» **Task data**:
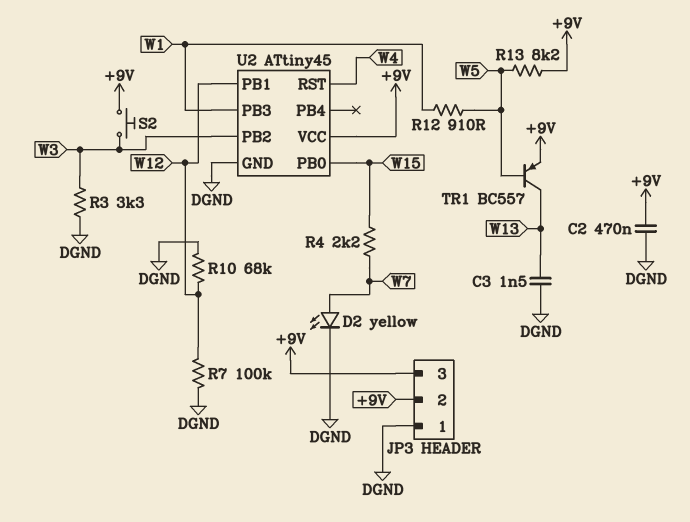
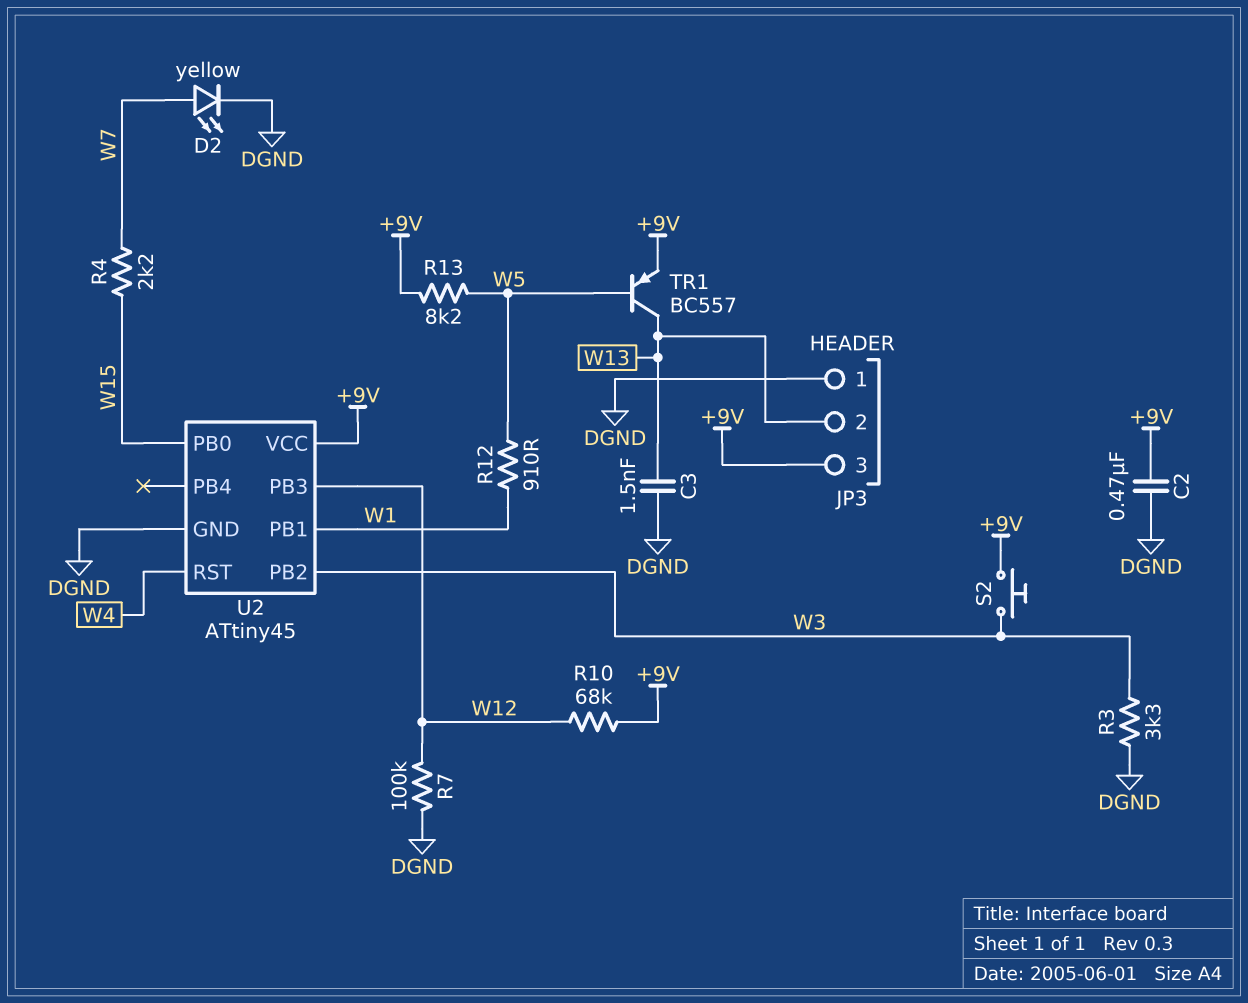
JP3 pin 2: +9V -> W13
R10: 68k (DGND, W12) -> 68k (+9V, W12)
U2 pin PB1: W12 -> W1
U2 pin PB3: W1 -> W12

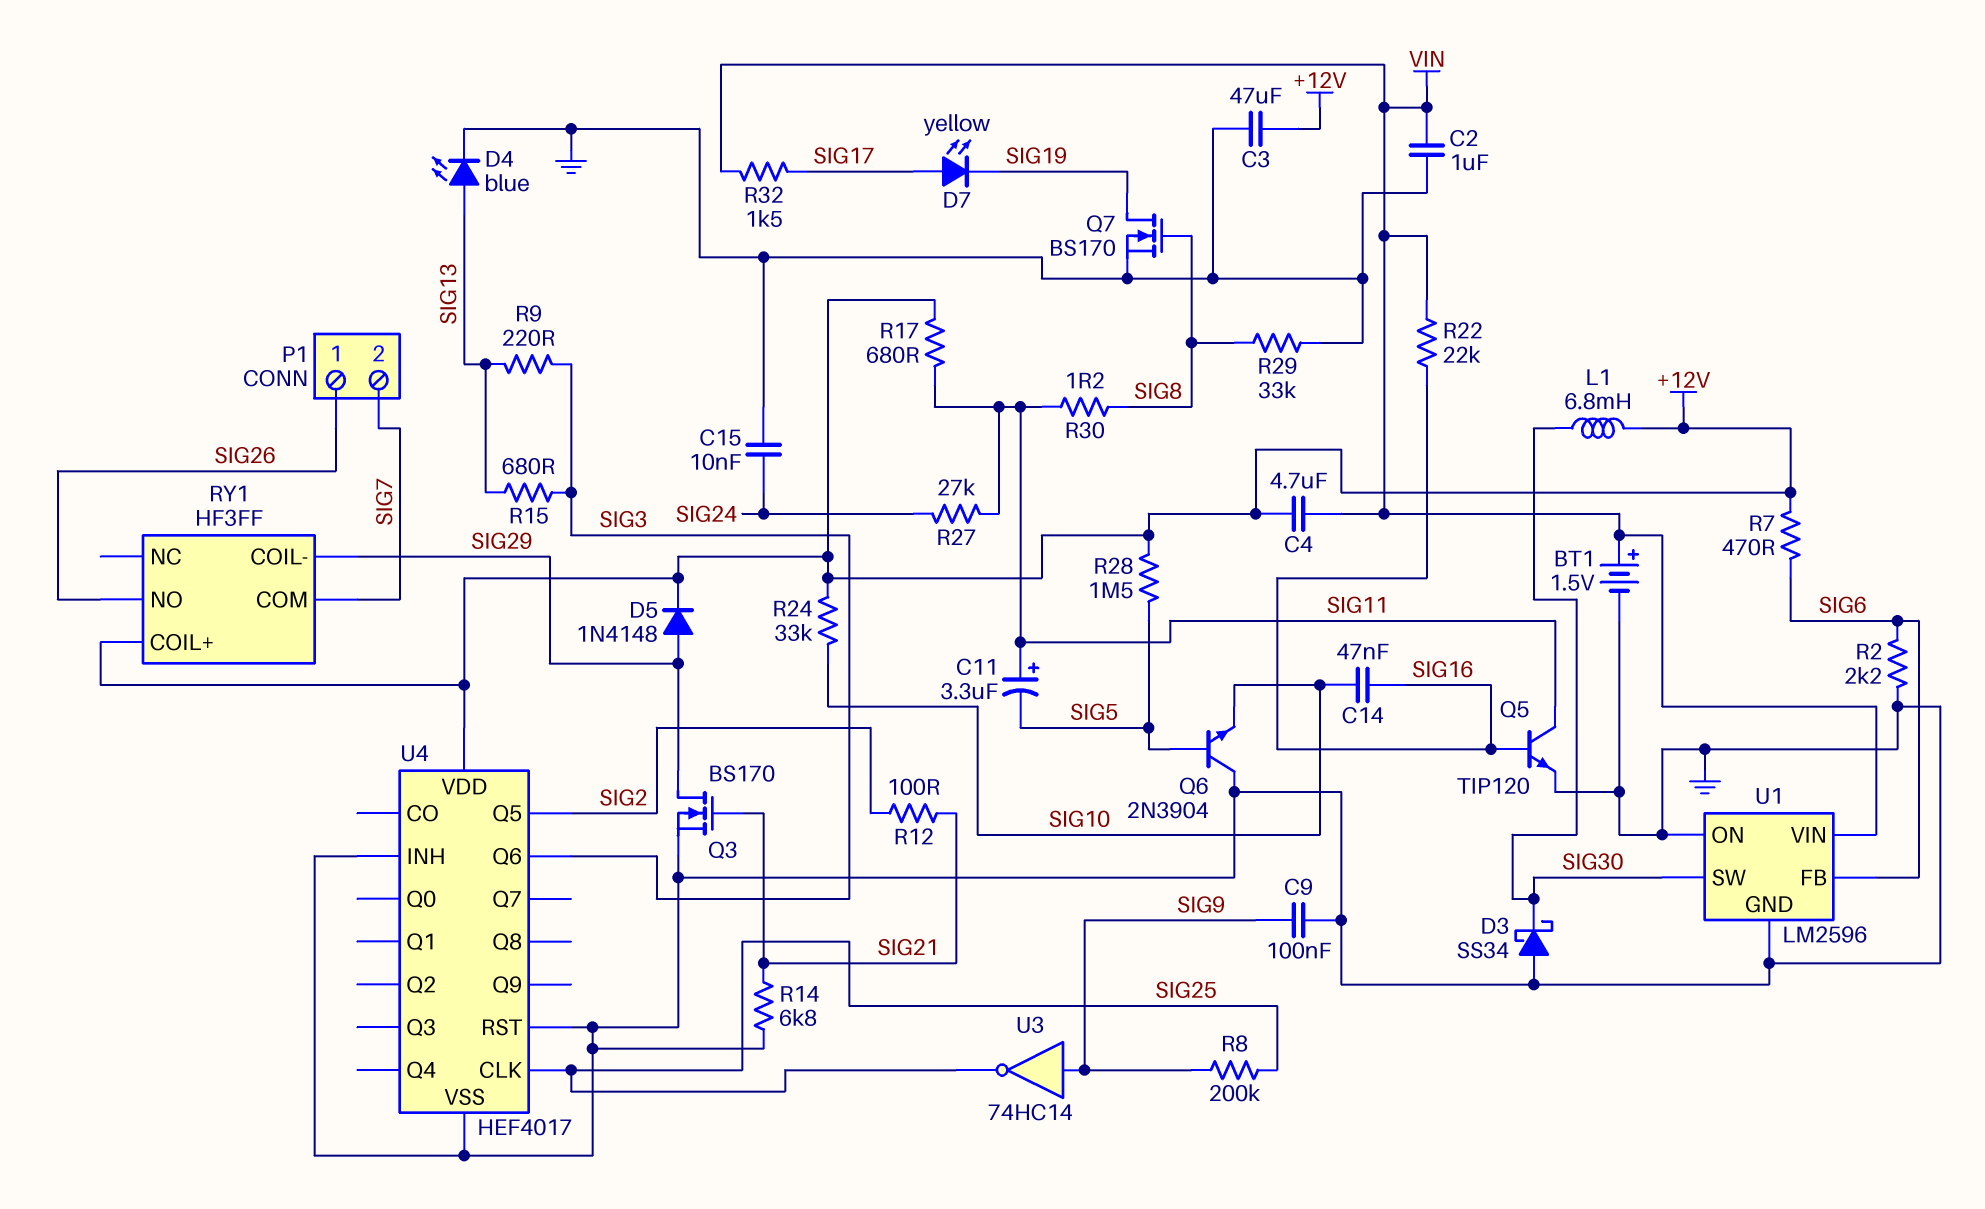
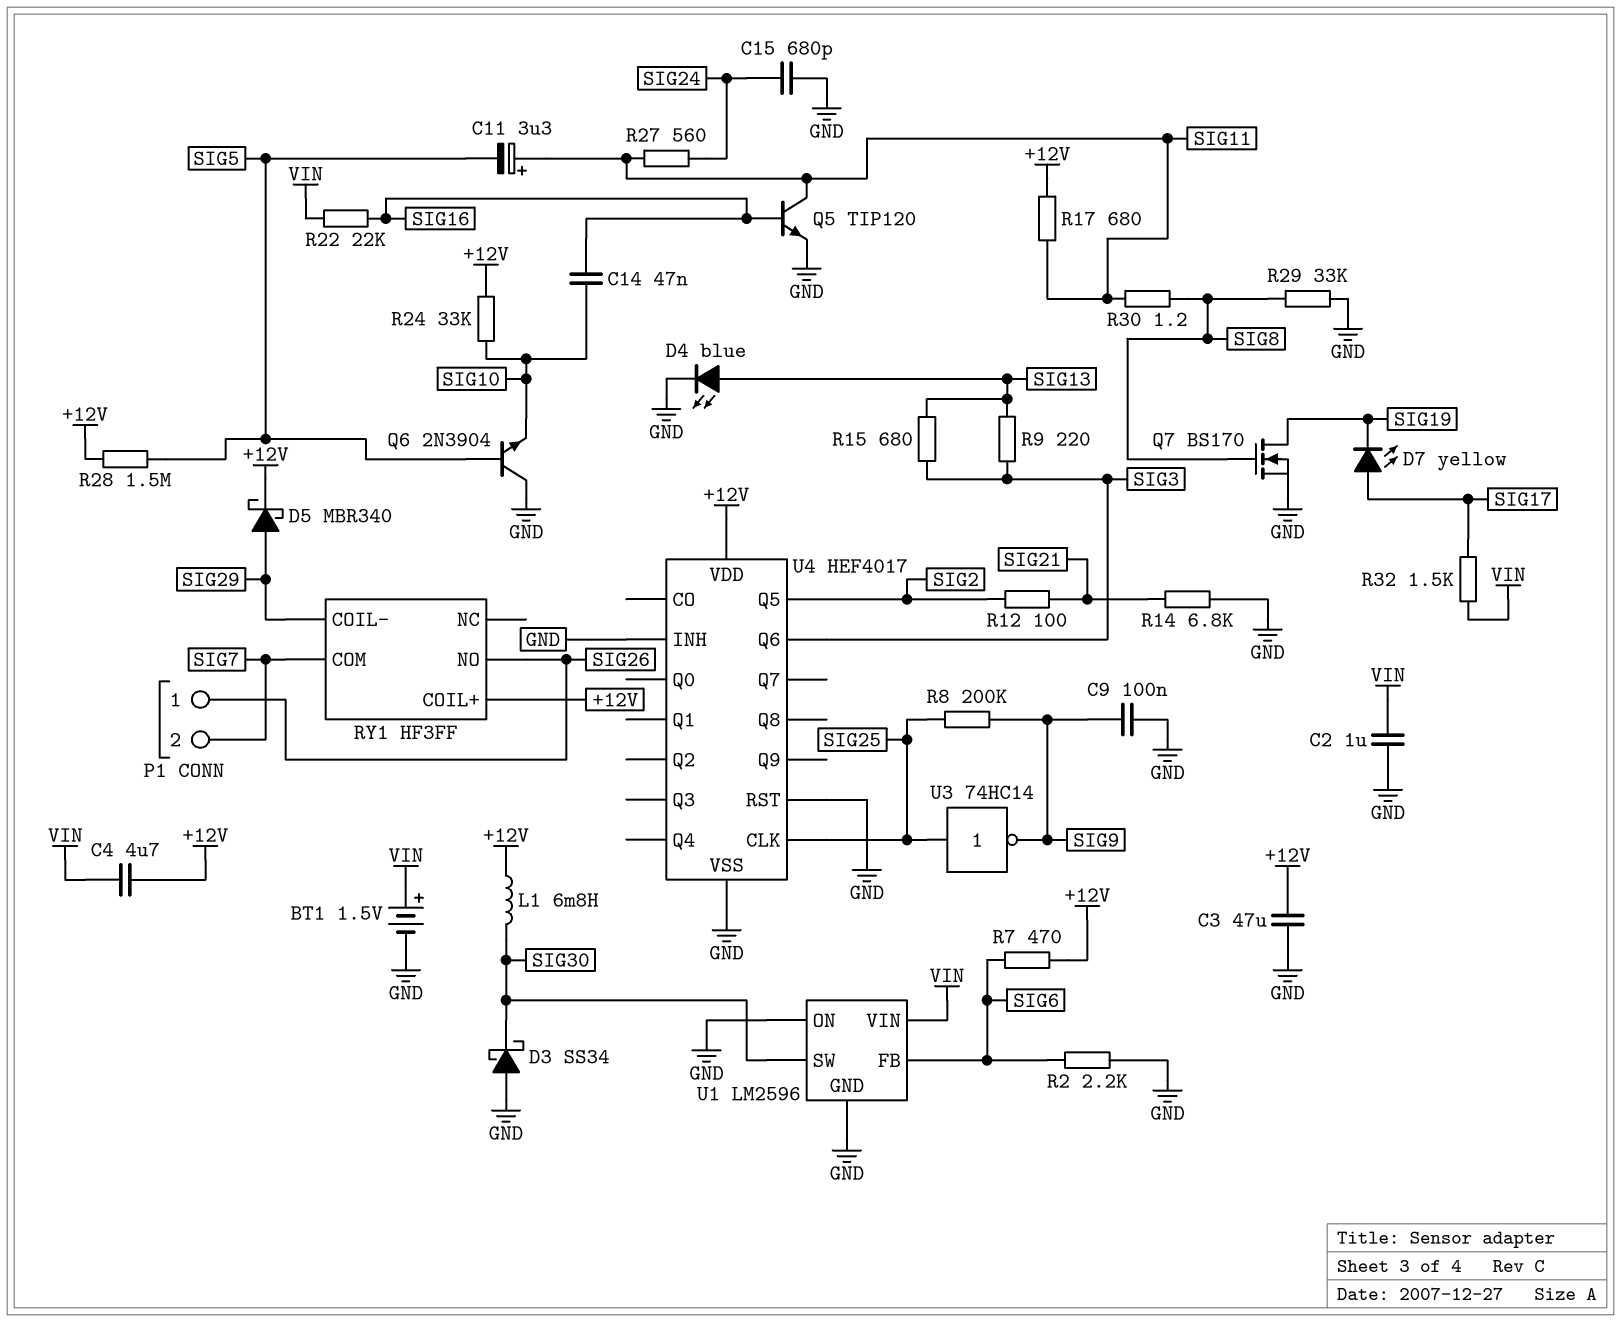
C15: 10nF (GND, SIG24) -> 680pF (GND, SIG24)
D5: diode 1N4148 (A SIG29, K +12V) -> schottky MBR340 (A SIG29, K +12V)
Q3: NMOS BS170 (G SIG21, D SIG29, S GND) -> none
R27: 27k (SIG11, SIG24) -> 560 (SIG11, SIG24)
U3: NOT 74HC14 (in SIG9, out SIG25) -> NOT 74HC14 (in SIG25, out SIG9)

» **What to produce**:
Return only the lines from the one that contains "U2 pin PB1: W12 -> W1" through the closing line of the data, inclusive, reproduced exactly and with every picture left out.

» **Task solution**:
U2 pin PB1: W12 -> W1
U2 pin PB3: W1 -> W12

C15: 10nF (GND, SIG24) -> 680pF (GND, SIG24)
D5: diode 1N4148 (A SIG29, K +12V) -> schottky MBR340 (A SIG29, K +12V)
Q3: NMOS BS170 (G SIG21, D SIG29, S GND) -> none
R27: 27k (SIG11, SIG24) -> 560 (SIG11, SIG24)
U3: NOT 74HC14 (in SIG9, out SIG25) -> NOT 74HC14 (in SIG25, out SIG9)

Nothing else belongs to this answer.